### TRY IT
Show all lines below holding the string "parking".

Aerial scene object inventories
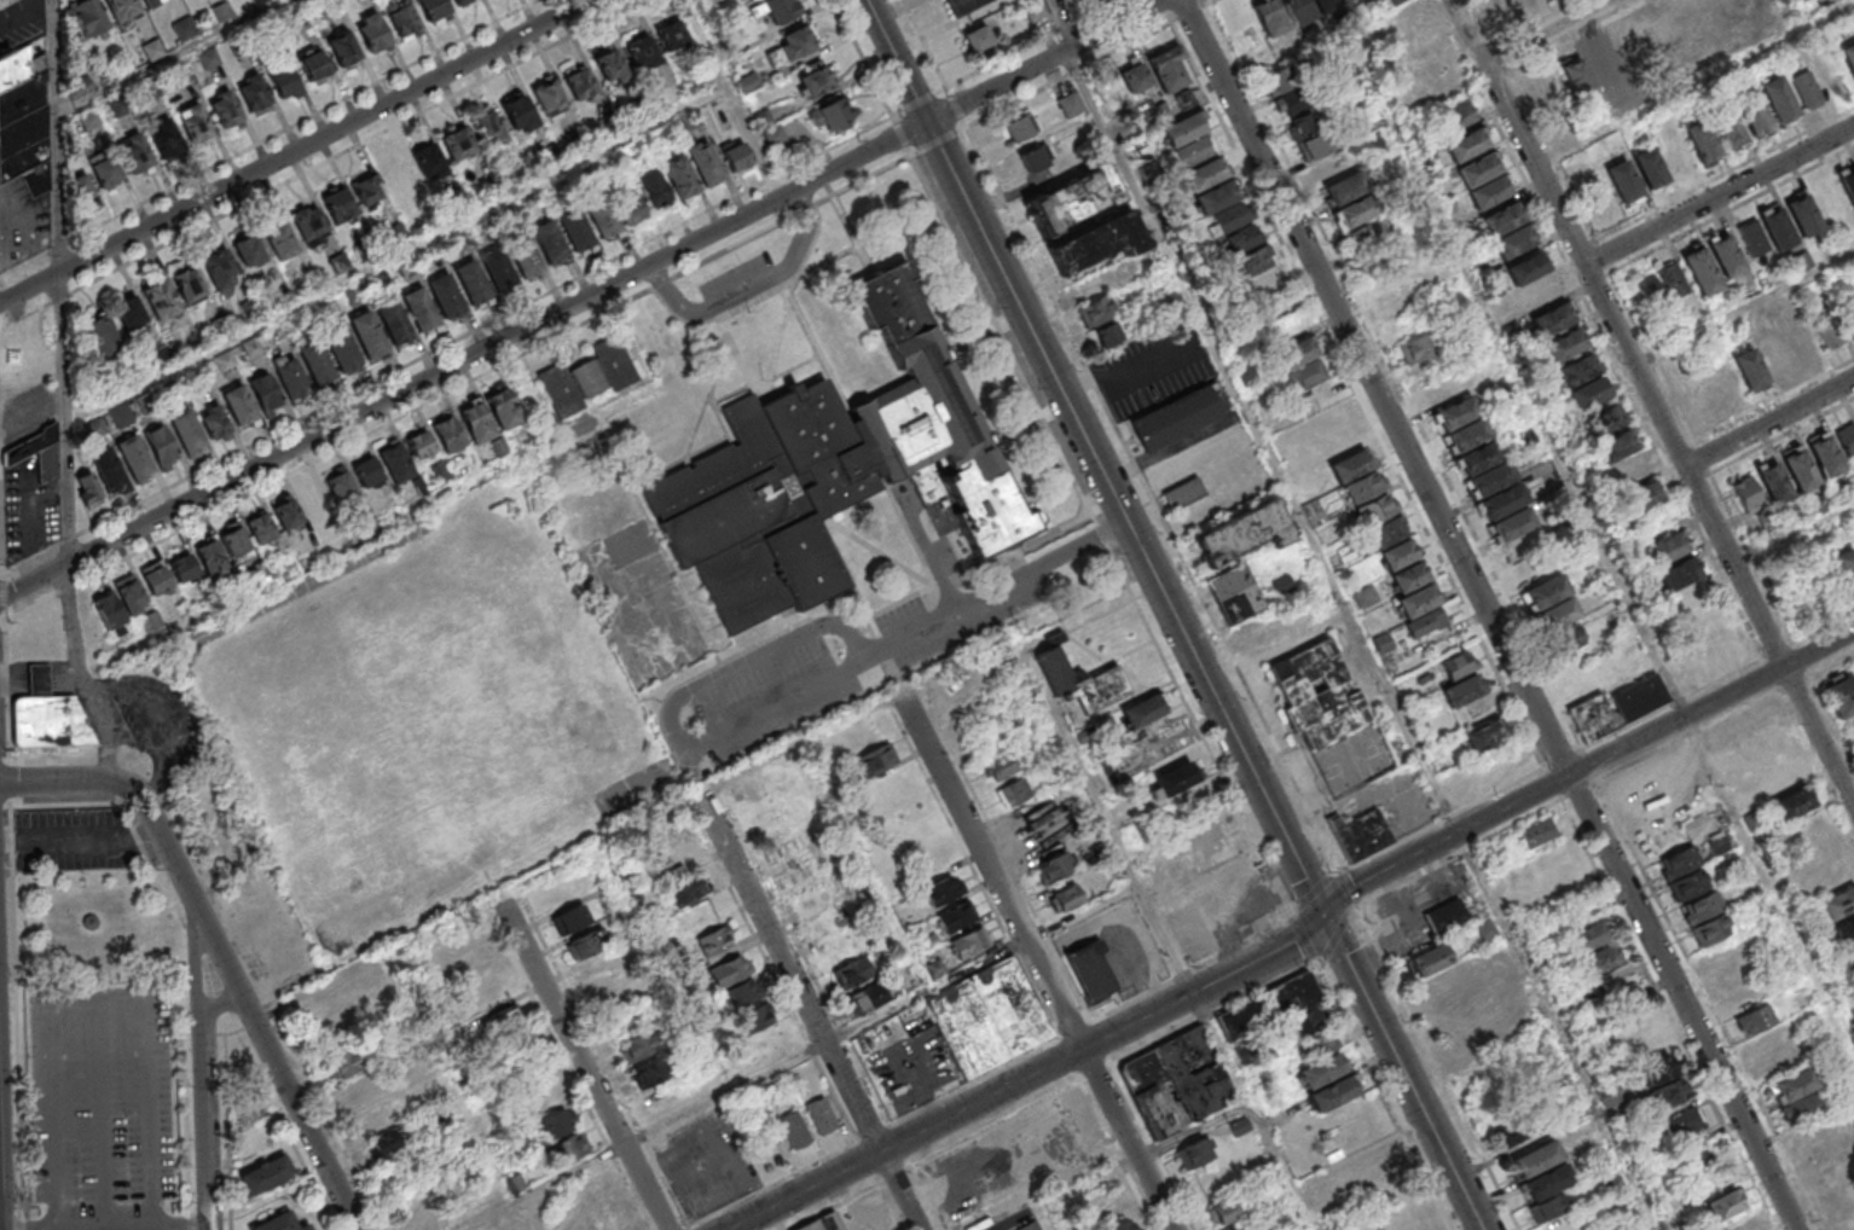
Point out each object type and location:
building: (1345, 0)
building: (1070, 1)
building: (261, 2)
building: (151, 3)
building: (465, 3)
road: (9, 4)
building: (1325, 4)
building: (1521, 5)
building: (967, 7)
building: (1737, 7)
building: (121, 10)
building: (433, 11)
building: (1035, 11)
building: (1298, 11)
building: (781, 12)
building: (223, 13)
building: (1707, 14)
building: (1269, 17)
building: (89, 18)
road: (1066, 22)
building: (1681, 24)
building: (404, 25)
building: (185, 31)
road: (1475, 31)
road: (1552, 31)
building: (374, 37)
building: (673, 37)
building: (1655, 38)
building: (979, 42)
road: (926, 44)
road: (1035, 44)
building: (239, 46)
building: (790, 48)
building: (345, 49)
building: (1628, 50)
building: (154, 51)
building: (642, 53)
road: (864, 58)
road: (174, 60)
road: (1048, 60)
building: (1849, 60)
building: (211, 61)
road: (898, 61)
building: (1603, 64)
building: (313, 66)
building: (610, 66)
building: (1169, 70)
building: (180, 77)
building: (1135, 79)
building: (1577, 83)
building: (284, 84)
road: (1698, 84)
building: (580, 85)
building: (750, 86)
building: (817, 86)
building: (1291, 88)
building: (1807, 89)
building: (150, 93)
building: (254, 97)
road: (734, 97)
building: (550, 99)
road: (921, 103)
building: (1780, 104)
building: (1070, 106)
building: (121, 108)
road: (957, 108)
building: (226, 113)
building: (519, 113)
building: (1458, 114)
building: (833, 117)
building: (1754, 117)
building: (24, 122)
building: (91, 123)
building: (692, 123)
building: (763, 123)
building: (610, 126)
building: (1185, 128)
building: (195, 129)
building: (1020, 129)
building: (489, 130)
building: (1728, 132)
building: (668, 135)
building: (1312, 135)
road: (904, 136)
building: (776, 138)
road: (270, 139)
building: (580, 140)
building: (165, 142)
road: (941, 142)
building: (457, 144)
building: (1703, 145)
building: (1466, 149)
building: (1195, 150)
road: (298, 152)
building: (553, 156)
building: (136, 158)
building: (737, 158)
building: (1033, 161)
building: (428, 163)
road: (322, 165)
building: (706, 168)
building: (104, 170)
building: (1651, 172)
building: (1205, 173)
building: (1478, 175)
building: (1338, 179)
building: (681, 183)
building: (1624, 185)
building: (653, 189)
building: (1848, 189)
building: (563, 190)
road: (789, 192)
building: (366, 193)
road: (1722, 195)
building: (1489, 196)
building: (1071, 200)
building: (631, 209)
building: (339, 211)
building: (1353, 213)
building: (603, 220)
building: (1805, 220)
building: (1503, 224)
building: (309, 226)
building: (1779, 233)
building: (578, 236)
building: (1362, 237)
building: (1752, 238)
building: (1095, 243)
building: (1514, 246)
building: (281, 247)
building: (551, 249)
building: (368, 251)
road: (995, 255)
building: (249, 256)
road: (397, 256)
building: (1727, 259)
building: (526, 262)
building: (341, 266)
building: (408, 269)
building: (220, 270)
building: (1262, 272)
building: (1527, 273)
building: (499, 276)
building: (1703, 276)
road: (61, 280)
building: (1671, 280)
road: (751, 288)
building: (189, 289)
building: (474, 289)
building: (1648, 290)
building: (1540, 298)
building: (281, 299)
building: (447, 302)
building: (163, 306)
road: (1747, 310)
building: (129, 313)
building: (420, 316)
building: (1101, 321)
building: (1553, 323)
building: (223, 326)
road: (486, 326)
building: (396, 328)
building: (1828, 331)
building: (101, 335)
building: (279, 337)
building: (368, 341)
building: (1801, 342)
building: (1416, 348)
building: (252, 350)
building: (1567, 350)
building: (343, 355)
building: (1775, 355)
building: (1300, 357)
building: (226, 363)
building: (317, 369)
building: (1749, 369)
road: (1517, 375)
building: (1579, 376)
building: (587, 377)
building: (1310, 378)
building: (293, 387)
road: (460, 389)
building: (266, 398)
building: (1590, 399)
building: (145, 405)
building: (241, 412)
road: (360, 412)
building: (505, 414)
building: (122, 417)
building: (1458, 418)
road: (1771, 422)
building: (214, 423)
building: (1177, 423)
building: (478, 428)
building: (1603, 428)
building: (95, 429)
road: (1672, 430)
building: (187, 437)
building: (450, 437)
building: (1846, 438)
building: (1469, 440)
road: (1261, 441)
building: (160, 448)
building: (42, 452)
building: (1616, 453)
building: (1824, 454)
building: (135, 463)
building: (1480, 463)
building: (1353, 464)
building: (397, 468)
building: (1798, 468)
building: (366, 473)
building: (441, 474)
building: (108, 476)
building: (833, 477)
building: (1629, 477)
building: (1773, 481)
building: (1492, 484)
building: (341, 486)
road: (3, 489)
building: (87, 489)
building: (1365, 491)
building: (1747, 492)
building: (1186, 496)
road: (1154, 499)
building: (312, 500)
building: (1641, 503)
building: (1504, 508)
building: (1376, 514)
building: (273, 523)
road: (1102, 532)
building: (1513, 532)
road: (1795, 533)
building: (1388, 537)
building: (1244, 539)
building: (1667, 554)
building: (1399, 560)
building: (198, 563)
building: (1845, 567)
road: (35, 579)
building: (1679, 579)
building: (1410, 582)
building: (1238, 595)
building: (1548, 596)
building: (1366, 597)
road: (6, 599)
building: (122, 603)
building: (1418, 606)
road: (1487, 616)
building: (1558, 621)
road: (3, 622)
building: (1564, 640)
road: (1820, 647)
building: (1457, 664)
road: (81, 672)
building: (1080, 683)
building: (39, 685)
building: (1464, 689)
building: (1839, 693)
road: (9, 694)
building: (1318, 699)
road: (791, 704)
building: (1617, 707)
building: (1146, 715)
building: (51, 727)
building: (1485, 735)
building: (1088, 738)
building: (1767, 754)
building: (877, 760)
park: (1356, 763)
road: (1846, 765)
building: (1001, 769)
building: (1172, 780)
building: (1781, 780)
road: (13, 783)
building: (760, 788)
road: (133, 790)
building: (1015, 794)
building: (1792, 803)
road: (104, 804)
road: (1269, 809)
building: (1050, 814)
building: (772, 819)
road: (1441, 820)
building: (1537, 833)
building: (1359, 835)
building: (786, 841)
parking lot: (77, 843)
building: (1718, 844)
road: (1457, 851)
building: (676, 858)
building: (1678, 862)
building: (932, 864)
building: (804, 868)
building: (1052, 869)
road: (990, 872)
building: (1829, 880)
building: (1688, 885)
road: (1770, 887)
road: (1347, 888)
building: (944, 890)
road: (1314, 890)
building: (687, 892)
building: (1067, 899)
park: (90, 900)
building: (1838, 903)
building: (1701, 907)
road: (1151, 913)
traffic signals: (1321, 913)
building: (956, 917)
building: (1446, 917)
building: (571, 920)
road: (1296, 923)
building: (1712, 929)
building: (1486, 930)
building: (1845, 933)
road: (1338, 936)
building: (1587, 936)
building: (715, 941)
building: (587, 944)
building: (970, 945)
road: (1308, 949)
building: (1850, 956)
road: (1263, 957)
building: (1429, 958)
building: (1601, 958)
building: (1089, 967)
road: (1192, 969)
building: (730, 971)
building: (935, 971)
building: (853, 974)
building: (1615, 980)
building: (605, 983)
building: (489, 993)
building: (744, 994)
road: (104, 998)
building: (866, 1001)
building: (1274, 1010)
road: (809, 1011)
road: (1213, 1013)
road: (18, 1014)
road: (1668, 1014)
building: (988, 1017)
building: (757, 1020)
building: (1754, 1020)
building: (510, 1022)
road: (1073, 1030)
road: (1557, 1030)
building: (637, 1046)
road: (799, 1056)
building: (1320, 1059)
building: (347, 1063)
road: (586, 1067)
road: (1437, 1067)
road: (203, 1069)
road: (278, 1069)
building: (1659, 1069)
building: (651, 1073)
road: (1095, 1073)
road: (972, 1081)
building: (1177, 1081)
building: (1793, 1084)
building: (361, 1089)
building: (1670, 1091)
building: (1334, 1092)
road: (1382, 1095)
parking lot: (105, 1096)
road: (190, 1105)
building: (1802, 1107)
building: (821, 1117)
building: (374, 1119)
building: (1682, 1123)
building: (560, 1124)
road: (994, 1124)
building: (1515, 1127)
building: (794, 1130)
road: (1129, 1139)
building: (386, 1147)
road: (1151, 1148)
building: (569, 1149)
building: (1194, 1153)
road: (1116, 1156)
building: (1699, 1157)
building: (1535, 1159)
road: (1125, 1167)
building: (266, 1175)
road: (0, 1193)
road: (1296, 1203)
building: (1724, 1205)
building: (1222, 1213)
road: (1042, 1220)
building: (279, 1223)
building: (823, 1223)
building: (1120, 1225)
road: (104, 1226)
building: (1031, 1227)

### PROBLEM SOLUTION
parking lot: (77, 843)
parking lot: (105, 1096)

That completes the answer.